─── Data supplied

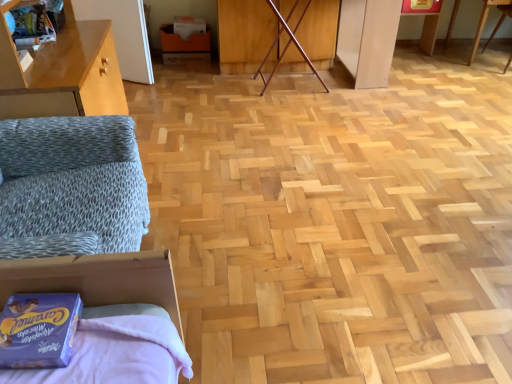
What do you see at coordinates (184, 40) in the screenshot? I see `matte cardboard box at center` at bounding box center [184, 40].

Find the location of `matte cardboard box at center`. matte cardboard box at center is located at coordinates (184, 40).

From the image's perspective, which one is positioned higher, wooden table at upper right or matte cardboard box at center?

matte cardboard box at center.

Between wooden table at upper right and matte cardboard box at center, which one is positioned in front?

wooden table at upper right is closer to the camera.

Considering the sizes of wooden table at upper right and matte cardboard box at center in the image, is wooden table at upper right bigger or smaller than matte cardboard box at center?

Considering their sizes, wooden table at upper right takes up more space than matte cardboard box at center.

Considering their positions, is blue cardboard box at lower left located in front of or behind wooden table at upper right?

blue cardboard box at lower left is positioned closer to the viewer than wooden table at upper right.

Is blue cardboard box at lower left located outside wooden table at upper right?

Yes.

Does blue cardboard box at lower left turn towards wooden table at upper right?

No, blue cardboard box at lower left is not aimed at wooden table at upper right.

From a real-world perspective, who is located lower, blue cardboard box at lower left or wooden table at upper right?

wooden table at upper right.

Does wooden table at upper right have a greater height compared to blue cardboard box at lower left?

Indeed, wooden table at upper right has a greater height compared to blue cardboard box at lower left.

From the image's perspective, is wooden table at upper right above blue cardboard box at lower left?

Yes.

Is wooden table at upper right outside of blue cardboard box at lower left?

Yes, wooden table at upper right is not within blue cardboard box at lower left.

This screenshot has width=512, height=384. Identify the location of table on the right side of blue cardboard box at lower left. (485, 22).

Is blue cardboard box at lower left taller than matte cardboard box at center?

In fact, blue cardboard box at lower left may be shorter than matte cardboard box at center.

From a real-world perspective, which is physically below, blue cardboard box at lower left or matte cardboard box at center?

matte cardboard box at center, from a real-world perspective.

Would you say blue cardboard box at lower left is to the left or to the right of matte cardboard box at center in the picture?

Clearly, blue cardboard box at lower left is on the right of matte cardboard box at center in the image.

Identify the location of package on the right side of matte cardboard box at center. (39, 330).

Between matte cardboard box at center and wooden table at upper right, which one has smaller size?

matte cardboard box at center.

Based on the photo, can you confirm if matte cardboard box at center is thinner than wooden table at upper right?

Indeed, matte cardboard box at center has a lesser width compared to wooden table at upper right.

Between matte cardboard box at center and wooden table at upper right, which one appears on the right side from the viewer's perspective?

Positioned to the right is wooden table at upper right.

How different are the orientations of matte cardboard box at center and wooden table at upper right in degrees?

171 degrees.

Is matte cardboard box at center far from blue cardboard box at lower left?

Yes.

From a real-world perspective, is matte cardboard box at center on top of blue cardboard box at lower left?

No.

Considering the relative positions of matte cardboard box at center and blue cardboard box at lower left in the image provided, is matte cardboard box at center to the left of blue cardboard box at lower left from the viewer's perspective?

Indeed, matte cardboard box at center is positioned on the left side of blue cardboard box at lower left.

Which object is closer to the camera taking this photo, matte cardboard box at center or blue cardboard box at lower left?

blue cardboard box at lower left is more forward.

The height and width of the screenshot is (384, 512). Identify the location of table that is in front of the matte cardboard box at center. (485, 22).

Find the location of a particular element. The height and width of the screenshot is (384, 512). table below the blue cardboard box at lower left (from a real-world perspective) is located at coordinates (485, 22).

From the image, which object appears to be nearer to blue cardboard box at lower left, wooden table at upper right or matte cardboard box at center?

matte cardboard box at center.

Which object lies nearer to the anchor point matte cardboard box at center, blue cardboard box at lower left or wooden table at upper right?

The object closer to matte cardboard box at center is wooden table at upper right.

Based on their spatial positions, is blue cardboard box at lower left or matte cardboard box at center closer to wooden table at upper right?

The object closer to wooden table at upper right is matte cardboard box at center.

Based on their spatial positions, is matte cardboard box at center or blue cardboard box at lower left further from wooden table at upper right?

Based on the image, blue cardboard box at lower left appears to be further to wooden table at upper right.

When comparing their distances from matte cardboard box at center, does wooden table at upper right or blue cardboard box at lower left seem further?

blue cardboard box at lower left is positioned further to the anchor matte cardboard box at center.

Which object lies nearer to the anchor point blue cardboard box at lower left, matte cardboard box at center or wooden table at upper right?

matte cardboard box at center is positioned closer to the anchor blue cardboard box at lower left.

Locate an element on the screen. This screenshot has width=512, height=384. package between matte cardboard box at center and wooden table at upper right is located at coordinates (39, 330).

──────
─── Data supplied

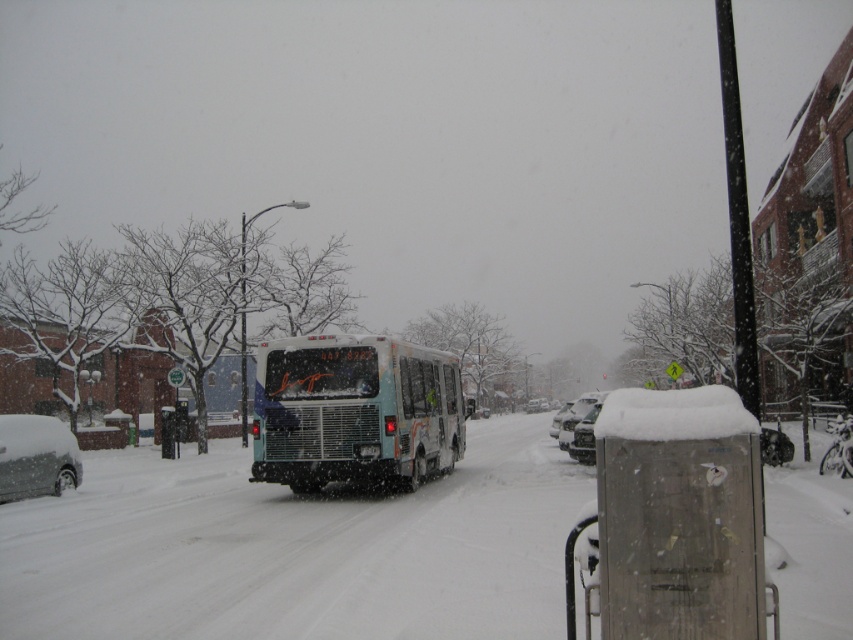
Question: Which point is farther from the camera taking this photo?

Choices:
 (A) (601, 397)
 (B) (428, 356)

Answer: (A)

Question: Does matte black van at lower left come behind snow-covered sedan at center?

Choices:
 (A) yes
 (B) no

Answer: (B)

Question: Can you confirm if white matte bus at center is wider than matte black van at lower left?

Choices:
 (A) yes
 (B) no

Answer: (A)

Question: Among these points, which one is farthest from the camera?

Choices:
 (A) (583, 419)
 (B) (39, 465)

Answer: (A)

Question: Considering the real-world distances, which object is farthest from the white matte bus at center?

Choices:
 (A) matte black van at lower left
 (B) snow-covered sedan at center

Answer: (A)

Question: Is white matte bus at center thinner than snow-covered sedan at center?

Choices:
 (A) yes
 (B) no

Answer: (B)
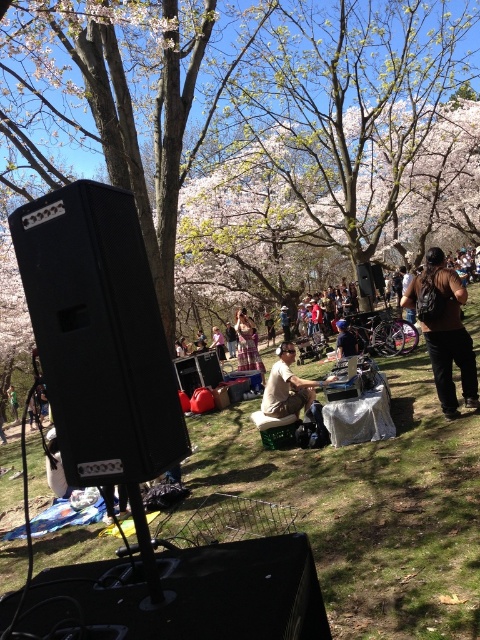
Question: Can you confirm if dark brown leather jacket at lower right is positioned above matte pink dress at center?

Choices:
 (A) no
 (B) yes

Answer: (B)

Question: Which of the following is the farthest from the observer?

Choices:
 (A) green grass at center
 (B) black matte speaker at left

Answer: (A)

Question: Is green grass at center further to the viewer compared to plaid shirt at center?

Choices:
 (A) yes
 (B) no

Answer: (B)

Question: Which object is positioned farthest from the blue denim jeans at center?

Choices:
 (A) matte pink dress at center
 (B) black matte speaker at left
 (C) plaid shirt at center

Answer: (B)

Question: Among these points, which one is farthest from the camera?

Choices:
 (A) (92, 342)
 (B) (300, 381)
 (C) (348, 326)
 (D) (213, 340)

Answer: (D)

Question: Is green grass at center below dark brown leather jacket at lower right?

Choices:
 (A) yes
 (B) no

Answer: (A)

──────
─── Data supplied

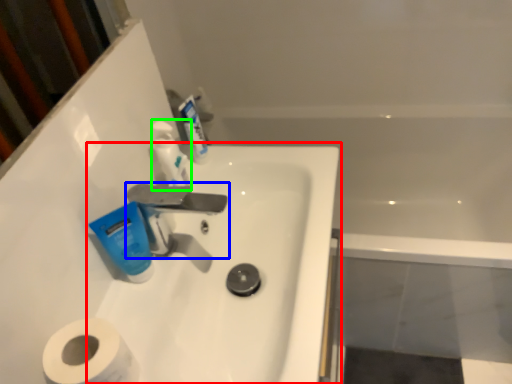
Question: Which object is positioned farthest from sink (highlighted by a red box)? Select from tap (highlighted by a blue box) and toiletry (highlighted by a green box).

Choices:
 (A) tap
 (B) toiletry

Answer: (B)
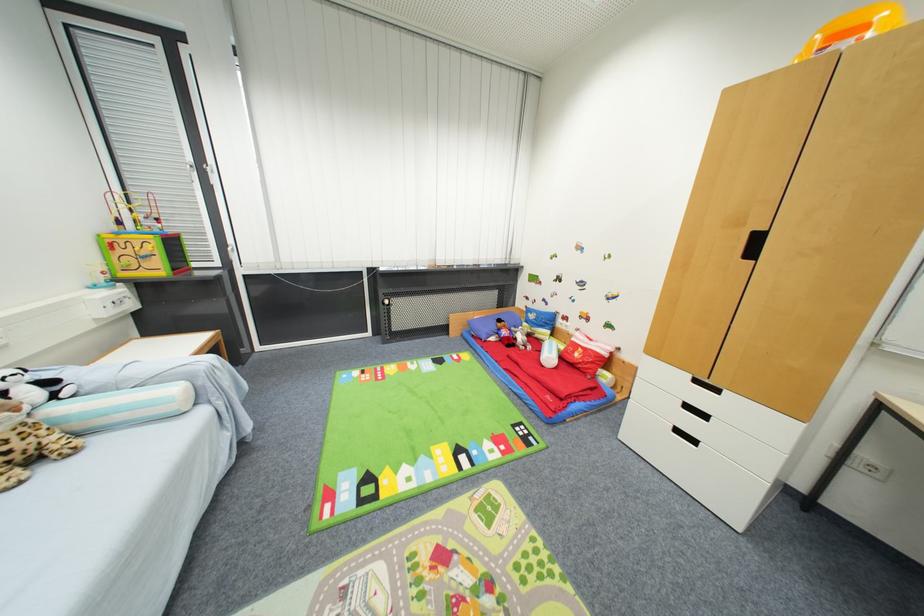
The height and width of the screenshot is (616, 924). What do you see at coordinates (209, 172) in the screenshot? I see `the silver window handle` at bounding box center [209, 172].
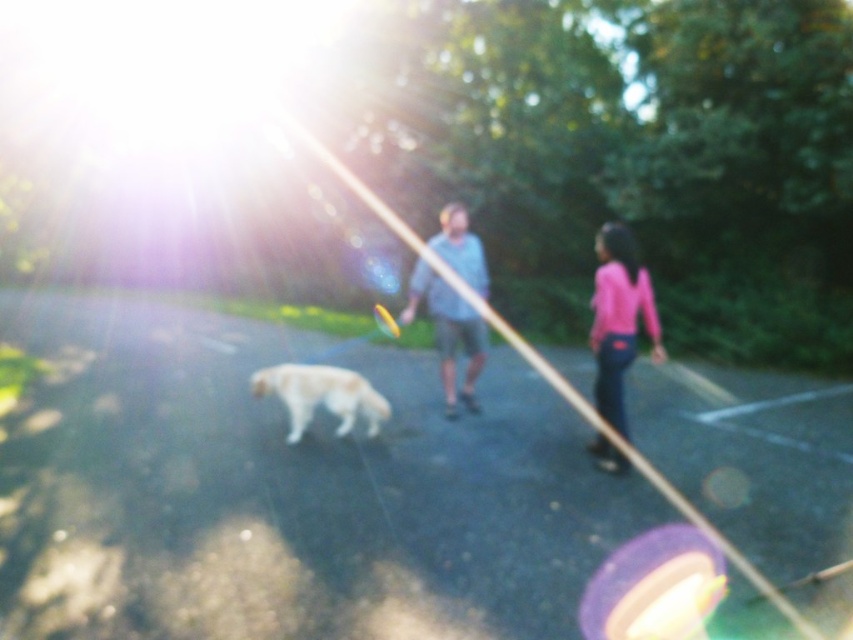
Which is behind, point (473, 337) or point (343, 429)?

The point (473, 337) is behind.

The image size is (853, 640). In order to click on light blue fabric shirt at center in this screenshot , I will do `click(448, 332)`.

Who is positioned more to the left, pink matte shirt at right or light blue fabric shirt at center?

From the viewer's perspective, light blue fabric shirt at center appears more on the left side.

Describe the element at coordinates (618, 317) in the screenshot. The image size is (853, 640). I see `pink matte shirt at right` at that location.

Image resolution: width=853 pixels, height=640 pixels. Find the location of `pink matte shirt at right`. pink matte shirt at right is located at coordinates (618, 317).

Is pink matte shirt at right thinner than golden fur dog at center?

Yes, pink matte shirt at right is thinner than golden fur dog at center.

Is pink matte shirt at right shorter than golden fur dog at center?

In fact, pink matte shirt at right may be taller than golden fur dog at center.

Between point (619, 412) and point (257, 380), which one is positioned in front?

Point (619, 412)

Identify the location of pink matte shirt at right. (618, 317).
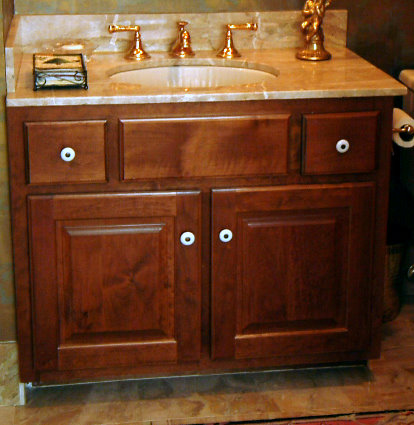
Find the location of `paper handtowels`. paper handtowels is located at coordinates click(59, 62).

──────

• _What to work on_
Please reproduce the entries from the line with "What do you see at coordinates (184, 40)" to the line with "Considering their positions, is", including both of those lines, word for word.

• _Expected output_
What do you see at coordinates (184, 40) in the screenshot? I see `matte cardboard box at center` at bounding box center [184, 40].

Find the location of `matte cardboard box at center`. matte cardboard box at center is located at coordinates (184, 40).

From the image's perspective, which one is positioned higher, wooden table at upper right or matte cardboard box at center?

matte cardboard box at center.

Between wooden table at upper right and matte cardboard box at center, which one is positioned in front?

wooden table at upper right is closer to the camera.

Considering the sizes of wooden table at upper right and matte cardboard box at center in the image, is wooden table at upper right bigger or smaller than matte cardboard box at center?

Considering their sizes, wooden table at upper right takes up more space than matte cardboard box at center.

Considering their positions, is blue cardboard box at lower left located in front of or behind wooden table at upper right?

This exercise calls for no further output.